Data extracts below:

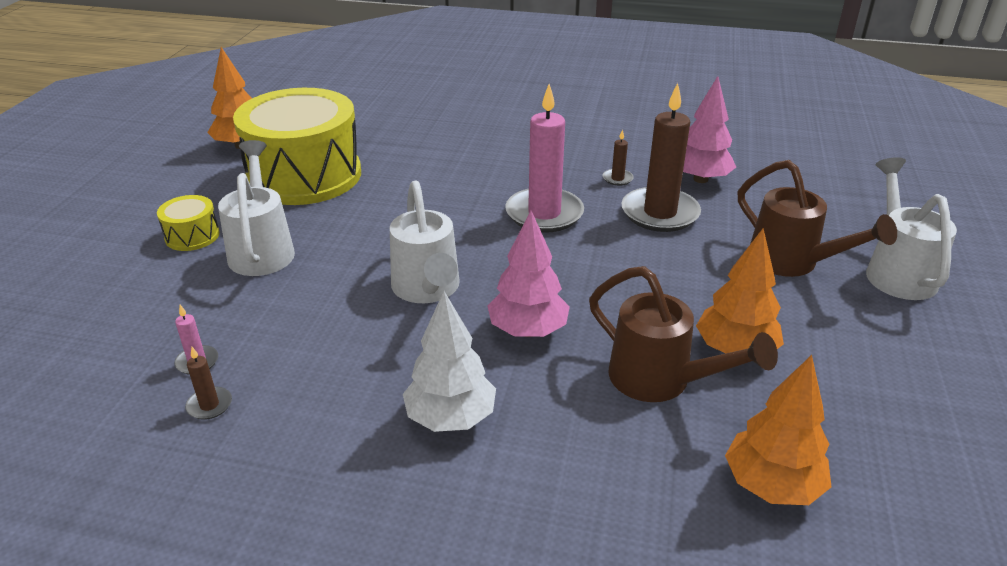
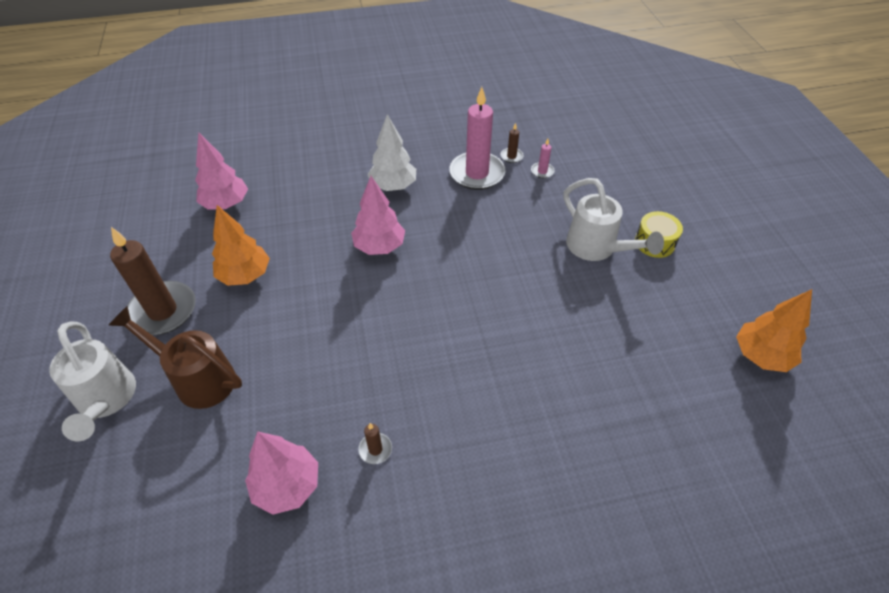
camera: 155 degrees right, 15 degrees up
(304, 175) = (658, 335): yellow drum -> none
(427, 290) = (460, 254): white watering can -> none
(544, 214) = (422, 364): pink candle -> pink candle (477, 173)
(660, 213) = (320, 405): brown candle -> brown candle (163, 311)
(661, 381) = (289, 240): brown watering can -> none
(771, 486) = (226, 204): orange tree -> pink tree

End of Data extracts.

- **Task brief**
Where the line containing "(661, 381) = (289, 240): brown" appears in the data above, begin there and reproduce every line to the end exactly; include nothing else.

- **Exercise result**
(661, 381) = (289, 240): brown watering can -> none
(771, 486) = (226, 204): orange tree -> pink tree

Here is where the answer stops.